**Exercise objective**:
Can you quote, word for word, every line from the first line of the records below through the line containing "R2: 6.8k (AUX, BTN) -> 47k (AUX, BTN)", and nothing else?

[Data to process Boundary: Start]

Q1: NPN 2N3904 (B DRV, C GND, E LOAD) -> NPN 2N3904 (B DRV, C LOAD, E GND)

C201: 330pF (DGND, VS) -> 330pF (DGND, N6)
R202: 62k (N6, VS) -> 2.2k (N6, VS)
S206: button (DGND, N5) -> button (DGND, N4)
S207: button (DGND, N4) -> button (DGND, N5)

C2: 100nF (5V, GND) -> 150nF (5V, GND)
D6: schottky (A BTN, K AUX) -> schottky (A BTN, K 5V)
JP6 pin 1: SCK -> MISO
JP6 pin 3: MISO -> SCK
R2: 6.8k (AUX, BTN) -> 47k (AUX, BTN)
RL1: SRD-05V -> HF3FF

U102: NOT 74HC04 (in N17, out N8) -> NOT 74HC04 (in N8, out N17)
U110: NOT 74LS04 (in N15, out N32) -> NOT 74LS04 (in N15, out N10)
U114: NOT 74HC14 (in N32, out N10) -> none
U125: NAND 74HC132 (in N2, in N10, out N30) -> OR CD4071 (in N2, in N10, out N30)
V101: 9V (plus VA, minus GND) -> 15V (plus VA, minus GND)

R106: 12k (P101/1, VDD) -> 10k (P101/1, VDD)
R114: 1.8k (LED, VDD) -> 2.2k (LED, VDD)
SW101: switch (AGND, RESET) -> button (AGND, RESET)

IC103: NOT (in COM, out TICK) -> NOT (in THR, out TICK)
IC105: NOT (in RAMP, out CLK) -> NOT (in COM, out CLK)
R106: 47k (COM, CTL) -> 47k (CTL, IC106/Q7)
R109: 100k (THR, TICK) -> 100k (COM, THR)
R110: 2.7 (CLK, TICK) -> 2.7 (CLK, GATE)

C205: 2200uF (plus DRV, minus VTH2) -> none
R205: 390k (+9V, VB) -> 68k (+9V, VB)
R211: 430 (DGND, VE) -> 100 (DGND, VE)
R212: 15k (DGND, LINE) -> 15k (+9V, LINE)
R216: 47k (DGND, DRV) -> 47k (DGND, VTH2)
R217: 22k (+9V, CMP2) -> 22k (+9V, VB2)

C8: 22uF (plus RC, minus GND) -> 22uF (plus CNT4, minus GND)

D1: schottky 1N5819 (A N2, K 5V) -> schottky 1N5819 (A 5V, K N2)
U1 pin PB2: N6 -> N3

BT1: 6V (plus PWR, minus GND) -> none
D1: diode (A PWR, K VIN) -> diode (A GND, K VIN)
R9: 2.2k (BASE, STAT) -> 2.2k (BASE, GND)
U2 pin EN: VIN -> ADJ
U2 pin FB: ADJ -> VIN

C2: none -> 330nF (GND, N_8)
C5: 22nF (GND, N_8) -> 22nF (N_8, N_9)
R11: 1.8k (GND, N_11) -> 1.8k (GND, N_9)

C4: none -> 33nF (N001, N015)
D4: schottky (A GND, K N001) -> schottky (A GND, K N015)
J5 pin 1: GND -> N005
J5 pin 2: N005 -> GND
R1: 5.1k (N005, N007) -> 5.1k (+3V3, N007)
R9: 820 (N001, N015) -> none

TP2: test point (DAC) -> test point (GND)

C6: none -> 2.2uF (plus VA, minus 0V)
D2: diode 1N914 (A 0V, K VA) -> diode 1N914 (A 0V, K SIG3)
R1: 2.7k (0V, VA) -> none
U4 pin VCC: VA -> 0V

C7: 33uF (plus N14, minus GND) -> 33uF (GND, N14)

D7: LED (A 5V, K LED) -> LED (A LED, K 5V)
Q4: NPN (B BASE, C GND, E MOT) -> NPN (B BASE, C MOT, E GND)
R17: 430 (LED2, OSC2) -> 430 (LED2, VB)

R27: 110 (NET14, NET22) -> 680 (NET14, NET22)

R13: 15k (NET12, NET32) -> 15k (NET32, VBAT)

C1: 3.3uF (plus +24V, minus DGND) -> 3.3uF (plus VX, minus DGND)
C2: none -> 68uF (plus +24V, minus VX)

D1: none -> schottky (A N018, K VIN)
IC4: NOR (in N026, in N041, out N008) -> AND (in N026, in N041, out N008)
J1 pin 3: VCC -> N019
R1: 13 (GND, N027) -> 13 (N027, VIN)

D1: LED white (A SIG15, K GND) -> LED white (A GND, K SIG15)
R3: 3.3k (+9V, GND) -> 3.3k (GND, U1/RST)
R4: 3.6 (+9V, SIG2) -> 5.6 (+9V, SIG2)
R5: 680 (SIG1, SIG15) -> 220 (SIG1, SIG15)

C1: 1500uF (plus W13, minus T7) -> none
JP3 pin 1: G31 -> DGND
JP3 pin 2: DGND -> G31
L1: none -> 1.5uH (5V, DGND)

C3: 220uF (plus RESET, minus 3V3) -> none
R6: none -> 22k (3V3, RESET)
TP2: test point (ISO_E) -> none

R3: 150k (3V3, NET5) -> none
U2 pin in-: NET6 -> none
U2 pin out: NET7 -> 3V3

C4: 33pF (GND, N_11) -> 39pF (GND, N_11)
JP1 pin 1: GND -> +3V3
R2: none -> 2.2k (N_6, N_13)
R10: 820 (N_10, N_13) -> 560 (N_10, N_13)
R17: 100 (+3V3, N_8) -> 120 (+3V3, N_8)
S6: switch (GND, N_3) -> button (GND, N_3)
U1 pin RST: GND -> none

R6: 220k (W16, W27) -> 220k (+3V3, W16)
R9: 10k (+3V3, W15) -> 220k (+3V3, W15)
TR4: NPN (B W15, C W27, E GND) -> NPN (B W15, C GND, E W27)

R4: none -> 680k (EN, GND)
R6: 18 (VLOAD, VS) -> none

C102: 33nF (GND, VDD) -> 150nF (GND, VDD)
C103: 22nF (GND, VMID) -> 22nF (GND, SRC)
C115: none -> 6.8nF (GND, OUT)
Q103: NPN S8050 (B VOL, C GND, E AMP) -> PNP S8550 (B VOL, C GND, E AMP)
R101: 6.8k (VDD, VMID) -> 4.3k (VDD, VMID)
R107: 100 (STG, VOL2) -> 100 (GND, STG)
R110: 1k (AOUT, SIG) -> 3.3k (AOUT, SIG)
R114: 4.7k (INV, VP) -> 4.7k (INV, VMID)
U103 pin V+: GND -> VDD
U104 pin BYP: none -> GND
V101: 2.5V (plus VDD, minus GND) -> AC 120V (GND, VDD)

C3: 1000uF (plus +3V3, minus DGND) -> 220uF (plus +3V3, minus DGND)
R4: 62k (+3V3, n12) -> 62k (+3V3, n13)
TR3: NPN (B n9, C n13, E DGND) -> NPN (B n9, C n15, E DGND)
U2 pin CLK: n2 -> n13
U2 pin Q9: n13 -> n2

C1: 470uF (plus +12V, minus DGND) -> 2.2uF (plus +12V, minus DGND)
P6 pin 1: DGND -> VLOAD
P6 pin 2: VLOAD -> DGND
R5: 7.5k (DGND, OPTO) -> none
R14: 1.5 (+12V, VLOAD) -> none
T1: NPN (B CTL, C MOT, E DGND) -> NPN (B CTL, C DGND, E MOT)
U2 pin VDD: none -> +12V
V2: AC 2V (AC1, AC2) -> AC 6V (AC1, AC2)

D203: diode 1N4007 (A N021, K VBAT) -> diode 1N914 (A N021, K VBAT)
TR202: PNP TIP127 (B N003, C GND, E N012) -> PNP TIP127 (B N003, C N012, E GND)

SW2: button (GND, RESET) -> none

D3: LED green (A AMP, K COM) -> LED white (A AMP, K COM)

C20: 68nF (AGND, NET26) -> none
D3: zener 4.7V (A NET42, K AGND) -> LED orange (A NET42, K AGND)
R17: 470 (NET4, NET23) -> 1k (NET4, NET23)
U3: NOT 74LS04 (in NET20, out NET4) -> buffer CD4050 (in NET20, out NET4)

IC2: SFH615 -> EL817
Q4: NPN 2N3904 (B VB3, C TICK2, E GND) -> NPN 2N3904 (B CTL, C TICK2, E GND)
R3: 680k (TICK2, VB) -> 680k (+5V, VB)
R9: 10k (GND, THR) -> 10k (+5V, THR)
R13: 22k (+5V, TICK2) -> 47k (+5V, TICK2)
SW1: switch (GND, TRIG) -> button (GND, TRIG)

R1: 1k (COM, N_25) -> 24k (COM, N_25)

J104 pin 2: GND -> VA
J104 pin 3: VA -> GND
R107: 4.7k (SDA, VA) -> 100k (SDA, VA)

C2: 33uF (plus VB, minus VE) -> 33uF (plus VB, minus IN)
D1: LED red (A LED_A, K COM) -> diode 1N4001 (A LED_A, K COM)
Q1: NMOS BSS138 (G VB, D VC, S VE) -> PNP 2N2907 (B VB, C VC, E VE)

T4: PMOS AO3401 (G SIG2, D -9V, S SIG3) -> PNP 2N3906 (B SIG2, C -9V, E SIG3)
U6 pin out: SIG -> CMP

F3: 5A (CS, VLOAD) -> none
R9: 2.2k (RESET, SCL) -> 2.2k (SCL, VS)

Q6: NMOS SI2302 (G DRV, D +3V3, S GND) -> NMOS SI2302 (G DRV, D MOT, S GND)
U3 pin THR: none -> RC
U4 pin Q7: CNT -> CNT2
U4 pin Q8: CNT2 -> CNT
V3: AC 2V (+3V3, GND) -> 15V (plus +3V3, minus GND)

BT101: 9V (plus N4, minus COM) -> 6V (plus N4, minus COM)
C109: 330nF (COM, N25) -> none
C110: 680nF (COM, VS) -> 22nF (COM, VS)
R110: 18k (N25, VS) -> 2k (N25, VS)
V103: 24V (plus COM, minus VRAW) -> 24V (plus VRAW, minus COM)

[Data to process Boundary: End]

**Exercise output**:
Q1: NPN 2N3904 (B DRV, C GND, E LOAD) -> NPN 2N3904 (B DRV, C LOAD, E GND)

C201: 330pF (DGND, VS) -> 330pF (DGND, N6)
R202: 62k (N6, VS) -> 2.2k (N6, VS)
S206: button (DGND, N5) -> button (DGND, N4)
S207: button (DGND, N4) -> button (DGND, N5)

C2: 100nF (5V, GND) -> 150nF (5V, GND)
D6: schottky (A BTN, K AUX) -> schottky (A BTN, K 5V)
JP6 pin 1: SCK -> MISO
JP6 pin 3: MISO -> SCK
R2: 6.8k (AUX, BTN) -> 47k (AUX, BTN)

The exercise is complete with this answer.